> _SHORT PROBLEM_
Gather every line in the rows below that contains the string "acciaccatura", and treat uppercase and lowercase letters as different.

> _DATA SUPPLIED_
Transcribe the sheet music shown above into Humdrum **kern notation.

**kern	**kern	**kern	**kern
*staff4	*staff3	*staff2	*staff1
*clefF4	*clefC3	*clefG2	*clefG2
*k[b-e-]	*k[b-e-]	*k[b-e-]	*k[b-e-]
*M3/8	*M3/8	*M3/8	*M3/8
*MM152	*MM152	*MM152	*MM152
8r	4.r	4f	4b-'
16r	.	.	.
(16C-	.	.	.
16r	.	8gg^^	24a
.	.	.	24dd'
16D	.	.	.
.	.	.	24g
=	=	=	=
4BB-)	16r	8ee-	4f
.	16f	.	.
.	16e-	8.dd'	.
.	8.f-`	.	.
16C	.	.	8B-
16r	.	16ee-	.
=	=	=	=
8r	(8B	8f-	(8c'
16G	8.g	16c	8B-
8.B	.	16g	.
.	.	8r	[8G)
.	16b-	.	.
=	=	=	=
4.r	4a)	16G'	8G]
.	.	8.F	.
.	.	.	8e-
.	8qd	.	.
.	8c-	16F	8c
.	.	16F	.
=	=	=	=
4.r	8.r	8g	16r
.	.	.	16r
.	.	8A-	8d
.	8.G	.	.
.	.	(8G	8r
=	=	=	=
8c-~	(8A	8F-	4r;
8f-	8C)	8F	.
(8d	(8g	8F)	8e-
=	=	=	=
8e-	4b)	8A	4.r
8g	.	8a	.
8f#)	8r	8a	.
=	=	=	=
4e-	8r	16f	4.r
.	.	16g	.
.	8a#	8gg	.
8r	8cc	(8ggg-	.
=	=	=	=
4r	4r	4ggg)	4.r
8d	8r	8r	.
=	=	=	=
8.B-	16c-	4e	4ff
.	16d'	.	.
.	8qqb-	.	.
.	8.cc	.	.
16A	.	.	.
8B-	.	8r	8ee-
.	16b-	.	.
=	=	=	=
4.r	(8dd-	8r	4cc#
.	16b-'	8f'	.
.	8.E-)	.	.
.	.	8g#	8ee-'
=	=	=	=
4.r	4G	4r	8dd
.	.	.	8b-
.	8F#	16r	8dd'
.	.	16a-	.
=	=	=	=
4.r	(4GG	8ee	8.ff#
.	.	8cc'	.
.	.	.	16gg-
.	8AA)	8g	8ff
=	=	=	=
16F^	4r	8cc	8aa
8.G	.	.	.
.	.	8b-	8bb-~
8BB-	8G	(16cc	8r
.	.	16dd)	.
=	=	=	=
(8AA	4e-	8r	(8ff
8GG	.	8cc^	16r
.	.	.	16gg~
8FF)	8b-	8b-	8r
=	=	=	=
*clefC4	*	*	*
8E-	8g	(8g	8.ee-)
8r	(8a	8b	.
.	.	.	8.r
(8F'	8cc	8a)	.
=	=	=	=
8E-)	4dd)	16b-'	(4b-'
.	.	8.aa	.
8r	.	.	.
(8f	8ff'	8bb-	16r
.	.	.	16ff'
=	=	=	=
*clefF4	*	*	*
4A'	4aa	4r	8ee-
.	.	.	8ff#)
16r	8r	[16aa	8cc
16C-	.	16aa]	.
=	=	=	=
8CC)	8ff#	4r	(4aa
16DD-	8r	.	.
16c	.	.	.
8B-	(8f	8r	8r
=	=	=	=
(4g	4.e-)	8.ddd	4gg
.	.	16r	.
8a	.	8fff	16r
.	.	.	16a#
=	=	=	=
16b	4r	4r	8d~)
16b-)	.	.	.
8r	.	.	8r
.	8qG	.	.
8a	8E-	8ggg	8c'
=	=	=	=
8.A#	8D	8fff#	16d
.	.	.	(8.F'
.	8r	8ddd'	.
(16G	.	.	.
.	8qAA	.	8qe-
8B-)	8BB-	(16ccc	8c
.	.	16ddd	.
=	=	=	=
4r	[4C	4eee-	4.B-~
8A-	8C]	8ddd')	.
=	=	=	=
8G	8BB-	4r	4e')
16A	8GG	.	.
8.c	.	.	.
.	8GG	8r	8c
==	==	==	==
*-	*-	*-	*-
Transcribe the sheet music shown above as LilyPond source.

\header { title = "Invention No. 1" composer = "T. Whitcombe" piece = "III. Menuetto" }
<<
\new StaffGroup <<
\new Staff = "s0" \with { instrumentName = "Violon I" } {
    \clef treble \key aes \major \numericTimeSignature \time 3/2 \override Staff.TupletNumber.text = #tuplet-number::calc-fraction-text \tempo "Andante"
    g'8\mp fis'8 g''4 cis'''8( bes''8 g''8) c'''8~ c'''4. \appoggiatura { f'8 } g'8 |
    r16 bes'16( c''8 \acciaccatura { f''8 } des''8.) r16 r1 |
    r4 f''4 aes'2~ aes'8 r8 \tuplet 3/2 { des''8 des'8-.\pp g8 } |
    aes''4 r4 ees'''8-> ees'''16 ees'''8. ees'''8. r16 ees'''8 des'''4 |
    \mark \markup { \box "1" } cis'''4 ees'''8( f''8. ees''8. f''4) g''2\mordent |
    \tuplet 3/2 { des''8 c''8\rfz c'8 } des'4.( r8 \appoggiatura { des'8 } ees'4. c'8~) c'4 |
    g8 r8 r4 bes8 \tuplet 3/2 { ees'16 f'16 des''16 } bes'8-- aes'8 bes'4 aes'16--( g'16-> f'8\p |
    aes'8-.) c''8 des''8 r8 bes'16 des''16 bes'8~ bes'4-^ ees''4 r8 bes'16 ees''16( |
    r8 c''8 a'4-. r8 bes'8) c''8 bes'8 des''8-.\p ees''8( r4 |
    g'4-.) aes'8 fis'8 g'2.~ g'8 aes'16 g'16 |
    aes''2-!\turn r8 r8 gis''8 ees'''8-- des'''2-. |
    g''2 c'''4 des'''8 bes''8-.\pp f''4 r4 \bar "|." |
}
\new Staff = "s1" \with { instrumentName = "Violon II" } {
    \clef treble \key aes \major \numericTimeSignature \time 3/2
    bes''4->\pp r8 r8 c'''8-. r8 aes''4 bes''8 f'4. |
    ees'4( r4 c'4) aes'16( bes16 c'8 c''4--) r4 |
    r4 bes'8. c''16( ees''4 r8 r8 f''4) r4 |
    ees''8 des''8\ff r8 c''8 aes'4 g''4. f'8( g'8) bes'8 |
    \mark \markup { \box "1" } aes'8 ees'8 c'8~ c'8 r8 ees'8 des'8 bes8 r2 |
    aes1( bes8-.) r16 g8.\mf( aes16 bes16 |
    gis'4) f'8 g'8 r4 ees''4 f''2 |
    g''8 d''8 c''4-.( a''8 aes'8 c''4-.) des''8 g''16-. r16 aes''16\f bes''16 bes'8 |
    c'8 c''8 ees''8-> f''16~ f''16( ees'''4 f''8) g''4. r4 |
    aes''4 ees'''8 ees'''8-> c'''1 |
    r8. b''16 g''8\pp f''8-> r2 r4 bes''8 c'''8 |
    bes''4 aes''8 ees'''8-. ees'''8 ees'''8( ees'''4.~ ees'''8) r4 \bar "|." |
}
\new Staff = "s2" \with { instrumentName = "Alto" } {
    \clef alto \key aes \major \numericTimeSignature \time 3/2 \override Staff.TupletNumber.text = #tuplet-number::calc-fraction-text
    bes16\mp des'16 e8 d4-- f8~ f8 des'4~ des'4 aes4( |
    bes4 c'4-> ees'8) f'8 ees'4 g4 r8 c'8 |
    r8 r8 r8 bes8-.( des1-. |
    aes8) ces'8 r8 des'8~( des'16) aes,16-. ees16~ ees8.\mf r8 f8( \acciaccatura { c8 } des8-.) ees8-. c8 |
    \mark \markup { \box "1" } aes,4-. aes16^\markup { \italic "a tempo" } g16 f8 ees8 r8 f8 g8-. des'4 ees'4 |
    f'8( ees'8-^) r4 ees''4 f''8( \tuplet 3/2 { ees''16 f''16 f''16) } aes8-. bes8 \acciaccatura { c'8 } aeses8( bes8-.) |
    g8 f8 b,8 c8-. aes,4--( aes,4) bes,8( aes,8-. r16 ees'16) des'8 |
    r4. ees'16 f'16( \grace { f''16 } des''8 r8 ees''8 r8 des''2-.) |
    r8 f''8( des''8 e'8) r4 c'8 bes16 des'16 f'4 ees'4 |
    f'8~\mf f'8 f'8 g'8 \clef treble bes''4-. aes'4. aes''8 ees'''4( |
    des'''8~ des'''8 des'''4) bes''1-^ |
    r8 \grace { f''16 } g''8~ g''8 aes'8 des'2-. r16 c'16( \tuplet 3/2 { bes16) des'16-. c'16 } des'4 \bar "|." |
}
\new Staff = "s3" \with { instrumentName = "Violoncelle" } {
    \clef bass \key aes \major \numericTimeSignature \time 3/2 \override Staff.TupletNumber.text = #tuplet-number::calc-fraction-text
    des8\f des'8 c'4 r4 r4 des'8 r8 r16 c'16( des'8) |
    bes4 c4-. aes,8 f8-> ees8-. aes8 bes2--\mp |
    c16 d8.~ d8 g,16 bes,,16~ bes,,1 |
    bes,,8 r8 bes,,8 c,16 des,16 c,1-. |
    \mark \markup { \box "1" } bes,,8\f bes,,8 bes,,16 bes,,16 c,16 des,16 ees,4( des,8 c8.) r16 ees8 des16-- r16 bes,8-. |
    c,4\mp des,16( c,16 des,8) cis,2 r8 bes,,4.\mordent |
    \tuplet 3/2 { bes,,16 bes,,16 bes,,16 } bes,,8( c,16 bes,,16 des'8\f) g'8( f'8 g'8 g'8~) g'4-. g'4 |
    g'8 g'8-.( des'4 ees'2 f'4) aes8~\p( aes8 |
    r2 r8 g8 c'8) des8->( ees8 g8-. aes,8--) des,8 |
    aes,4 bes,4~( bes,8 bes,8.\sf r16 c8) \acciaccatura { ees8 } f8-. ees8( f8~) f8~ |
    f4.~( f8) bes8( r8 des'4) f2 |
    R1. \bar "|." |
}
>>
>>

> _IN RESPONSE_
    r16 bes'16( c''8 \acciaccatura { f''8 } des''8.) r16 r1 |
    aes8) ces'8 r8 des'8~( des'16) aes,16-. ees16~ ees8.\mf r8 f8( \acciaccatura { c8 } des8-.) ees8-. c8 |
    f'8( ees'8-^) r4 ees''4 f''8( \tuplet 3/2 { ees''16 f''16 f''16) } aes8-. bes8 \acciaccatura { c'8 } aeses8( bes8-.) |
    aes,4 bes,4~( bes,8 bes,8.\sf r16 c8) \acciaccatura { ees8 } f8-. ees8( f8~) f8~ |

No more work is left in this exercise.